**What the exercise asks**
Starting at the top of the records, output every line through the one that contains "STEPPER3 pin IN1: MO -> A5", keeping each exactly as it appears.

**Provided records**

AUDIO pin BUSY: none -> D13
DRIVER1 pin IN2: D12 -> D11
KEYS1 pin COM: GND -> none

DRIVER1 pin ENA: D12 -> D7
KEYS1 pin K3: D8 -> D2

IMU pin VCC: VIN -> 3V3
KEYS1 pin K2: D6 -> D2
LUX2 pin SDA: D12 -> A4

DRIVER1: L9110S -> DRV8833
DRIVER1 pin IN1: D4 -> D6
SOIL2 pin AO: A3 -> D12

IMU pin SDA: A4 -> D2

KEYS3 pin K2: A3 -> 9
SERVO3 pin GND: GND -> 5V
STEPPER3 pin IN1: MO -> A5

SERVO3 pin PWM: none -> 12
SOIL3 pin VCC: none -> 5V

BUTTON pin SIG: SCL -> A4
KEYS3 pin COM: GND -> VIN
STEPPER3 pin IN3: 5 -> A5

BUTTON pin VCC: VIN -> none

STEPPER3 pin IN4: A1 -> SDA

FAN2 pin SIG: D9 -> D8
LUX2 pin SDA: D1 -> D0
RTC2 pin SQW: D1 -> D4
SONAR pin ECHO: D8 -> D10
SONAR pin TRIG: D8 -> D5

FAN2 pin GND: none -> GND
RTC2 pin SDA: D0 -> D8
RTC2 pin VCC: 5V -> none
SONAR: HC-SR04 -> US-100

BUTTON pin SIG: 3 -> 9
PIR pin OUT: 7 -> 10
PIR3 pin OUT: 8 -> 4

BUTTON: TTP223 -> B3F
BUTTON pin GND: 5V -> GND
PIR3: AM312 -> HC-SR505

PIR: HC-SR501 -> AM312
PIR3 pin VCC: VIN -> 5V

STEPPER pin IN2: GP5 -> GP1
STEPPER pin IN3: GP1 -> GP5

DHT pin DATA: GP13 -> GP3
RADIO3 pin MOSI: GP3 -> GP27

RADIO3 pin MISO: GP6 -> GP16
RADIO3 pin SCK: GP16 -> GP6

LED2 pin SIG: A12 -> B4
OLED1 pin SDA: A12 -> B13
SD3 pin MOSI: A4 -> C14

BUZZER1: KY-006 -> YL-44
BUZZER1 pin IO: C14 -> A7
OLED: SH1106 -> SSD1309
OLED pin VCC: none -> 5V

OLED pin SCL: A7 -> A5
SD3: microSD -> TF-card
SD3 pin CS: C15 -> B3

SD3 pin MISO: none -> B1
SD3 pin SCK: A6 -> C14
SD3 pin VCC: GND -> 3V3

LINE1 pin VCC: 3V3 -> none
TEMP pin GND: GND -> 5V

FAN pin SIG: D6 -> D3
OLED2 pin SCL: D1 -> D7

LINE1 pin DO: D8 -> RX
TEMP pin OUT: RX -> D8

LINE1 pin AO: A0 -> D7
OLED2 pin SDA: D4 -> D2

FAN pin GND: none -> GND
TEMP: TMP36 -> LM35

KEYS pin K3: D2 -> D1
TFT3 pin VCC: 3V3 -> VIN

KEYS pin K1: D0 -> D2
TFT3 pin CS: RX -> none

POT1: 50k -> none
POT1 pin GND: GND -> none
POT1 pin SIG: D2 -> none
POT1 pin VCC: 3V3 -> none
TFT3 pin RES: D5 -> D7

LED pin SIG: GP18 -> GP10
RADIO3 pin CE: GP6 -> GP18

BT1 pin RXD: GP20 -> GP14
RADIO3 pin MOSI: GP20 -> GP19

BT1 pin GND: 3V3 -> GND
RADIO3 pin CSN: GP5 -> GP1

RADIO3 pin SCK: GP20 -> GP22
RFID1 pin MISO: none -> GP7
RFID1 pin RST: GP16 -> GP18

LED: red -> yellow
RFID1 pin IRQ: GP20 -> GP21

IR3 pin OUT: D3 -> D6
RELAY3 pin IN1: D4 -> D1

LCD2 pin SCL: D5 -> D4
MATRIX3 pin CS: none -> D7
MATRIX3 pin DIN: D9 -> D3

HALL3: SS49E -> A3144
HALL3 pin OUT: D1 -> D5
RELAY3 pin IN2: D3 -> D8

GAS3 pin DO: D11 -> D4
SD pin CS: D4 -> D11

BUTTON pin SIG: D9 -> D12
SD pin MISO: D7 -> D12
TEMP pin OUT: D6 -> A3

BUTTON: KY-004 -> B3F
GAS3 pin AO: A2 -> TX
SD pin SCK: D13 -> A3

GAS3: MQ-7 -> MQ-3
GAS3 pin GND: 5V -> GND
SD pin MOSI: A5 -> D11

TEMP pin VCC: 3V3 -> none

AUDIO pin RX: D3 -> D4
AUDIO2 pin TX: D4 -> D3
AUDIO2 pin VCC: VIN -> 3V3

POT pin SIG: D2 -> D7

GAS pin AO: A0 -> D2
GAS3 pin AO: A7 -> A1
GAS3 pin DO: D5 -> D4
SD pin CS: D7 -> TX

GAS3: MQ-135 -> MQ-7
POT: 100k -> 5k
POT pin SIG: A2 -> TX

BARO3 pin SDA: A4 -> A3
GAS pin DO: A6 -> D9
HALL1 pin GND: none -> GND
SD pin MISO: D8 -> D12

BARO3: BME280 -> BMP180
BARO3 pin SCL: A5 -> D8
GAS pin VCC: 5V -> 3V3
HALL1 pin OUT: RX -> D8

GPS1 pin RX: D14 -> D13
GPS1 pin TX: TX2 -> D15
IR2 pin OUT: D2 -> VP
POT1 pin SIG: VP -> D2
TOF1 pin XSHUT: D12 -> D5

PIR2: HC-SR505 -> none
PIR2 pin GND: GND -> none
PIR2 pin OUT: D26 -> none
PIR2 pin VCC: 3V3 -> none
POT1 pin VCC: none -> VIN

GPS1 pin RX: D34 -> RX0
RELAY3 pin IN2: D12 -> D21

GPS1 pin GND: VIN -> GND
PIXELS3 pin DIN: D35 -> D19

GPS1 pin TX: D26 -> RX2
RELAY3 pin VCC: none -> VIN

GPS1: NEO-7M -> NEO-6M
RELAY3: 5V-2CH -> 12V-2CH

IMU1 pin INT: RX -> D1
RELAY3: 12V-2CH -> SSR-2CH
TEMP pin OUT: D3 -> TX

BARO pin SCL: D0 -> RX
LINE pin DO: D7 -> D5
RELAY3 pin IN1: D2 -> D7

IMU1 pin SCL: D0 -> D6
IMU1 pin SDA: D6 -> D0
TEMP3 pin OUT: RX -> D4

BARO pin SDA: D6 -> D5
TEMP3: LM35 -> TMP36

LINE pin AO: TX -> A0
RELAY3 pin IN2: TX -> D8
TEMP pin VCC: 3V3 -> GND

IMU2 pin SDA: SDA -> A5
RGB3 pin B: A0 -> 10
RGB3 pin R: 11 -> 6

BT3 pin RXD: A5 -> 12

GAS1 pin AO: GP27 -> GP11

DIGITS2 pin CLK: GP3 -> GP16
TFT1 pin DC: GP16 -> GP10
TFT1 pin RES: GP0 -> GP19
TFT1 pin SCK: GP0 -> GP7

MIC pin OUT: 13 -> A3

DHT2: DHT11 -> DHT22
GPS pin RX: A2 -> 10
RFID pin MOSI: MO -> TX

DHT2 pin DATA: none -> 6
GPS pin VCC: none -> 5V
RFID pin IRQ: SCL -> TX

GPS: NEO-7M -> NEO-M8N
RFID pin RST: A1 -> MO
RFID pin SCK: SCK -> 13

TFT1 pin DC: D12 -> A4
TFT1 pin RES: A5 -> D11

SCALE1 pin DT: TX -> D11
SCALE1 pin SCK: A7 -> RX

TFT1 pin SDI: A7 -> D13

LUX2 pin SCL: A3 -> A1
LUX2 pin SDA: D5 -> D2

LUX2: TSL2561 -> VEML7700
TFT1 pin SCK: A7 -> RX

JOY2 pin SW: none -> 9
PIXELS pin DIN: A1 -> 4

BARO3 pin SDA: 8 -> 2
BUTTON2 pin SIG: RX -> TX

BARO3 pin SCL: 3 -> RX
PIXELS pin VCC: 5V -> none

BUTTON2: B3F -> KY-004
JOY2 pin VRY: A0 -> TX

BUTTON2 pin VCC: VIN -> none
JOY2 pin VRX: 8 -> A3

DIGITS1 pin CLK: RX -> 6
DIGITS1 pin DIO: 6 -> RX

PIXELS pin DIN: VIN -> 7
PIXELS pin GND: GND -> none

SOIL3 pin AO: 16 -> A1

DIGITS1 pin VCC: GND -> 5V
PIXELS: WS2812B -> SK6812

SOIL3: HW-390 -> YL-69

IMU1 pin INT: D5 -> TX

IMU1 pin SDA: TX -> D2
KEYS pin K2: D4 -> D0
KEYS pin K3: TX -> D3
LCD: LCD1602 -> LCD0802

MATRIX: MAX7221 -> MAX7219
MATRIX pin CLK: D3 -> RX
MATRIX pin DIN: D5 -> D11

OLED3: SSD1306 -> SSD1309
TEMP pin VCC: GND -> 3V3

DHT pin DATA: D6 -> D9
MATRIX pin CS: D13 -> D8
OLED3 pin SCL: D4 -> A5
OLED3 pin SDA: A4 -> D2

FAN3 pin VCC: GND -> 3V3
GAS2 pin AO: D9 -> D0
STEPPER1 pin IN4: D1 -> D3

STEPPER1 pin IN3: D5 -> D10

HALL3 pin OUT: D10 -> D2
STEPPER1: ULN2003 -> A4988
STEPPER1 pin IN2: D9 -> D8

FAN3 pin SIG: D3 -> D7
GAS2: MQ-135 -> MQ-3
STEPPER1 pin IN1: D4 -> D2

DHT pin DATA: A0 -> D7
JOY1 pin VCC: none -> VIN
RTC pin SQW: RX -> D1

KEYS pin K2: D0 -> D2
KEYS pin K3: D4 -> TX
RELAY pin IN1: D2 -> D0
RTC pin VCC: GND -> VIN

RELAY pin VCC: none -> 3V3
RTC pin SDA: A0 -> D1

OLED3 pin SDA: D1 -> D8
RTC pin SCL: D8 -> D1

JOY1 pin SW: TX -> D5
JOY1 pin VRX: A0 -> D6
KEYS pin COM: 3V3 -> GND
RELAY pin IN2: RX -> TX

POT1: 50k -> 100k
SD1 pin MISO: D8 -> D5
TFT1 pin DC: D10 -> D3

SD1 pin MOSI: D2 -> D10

**Answer to this problem**
AUDIO pin BUSY: none -> D13
DRIVER1 pin IN2: D12 -> D11
KEYS1 pin COM: GND -> none

DRIVER1 pin ENA: D12 -> D7
KEYS1 pin K3: D8 -> D2

IMU pin VCC: VIN -> 3V3
KEYS1 pin K2: D6 -> D2
LUX2 pin SDA: D12 -> A4

DRIVER1: L9110S -> DRV8833
DRIVER1 pin IN1: D4 -> D6
SOIL2 pin AO: A3 -> D12

IMU pin SDA: A4 -> D2

KEYS3 pin K2: A3 -> 9
SERVO3 pin GND: GND -> 5V
STEPPER3 pin IN1: MO -> A5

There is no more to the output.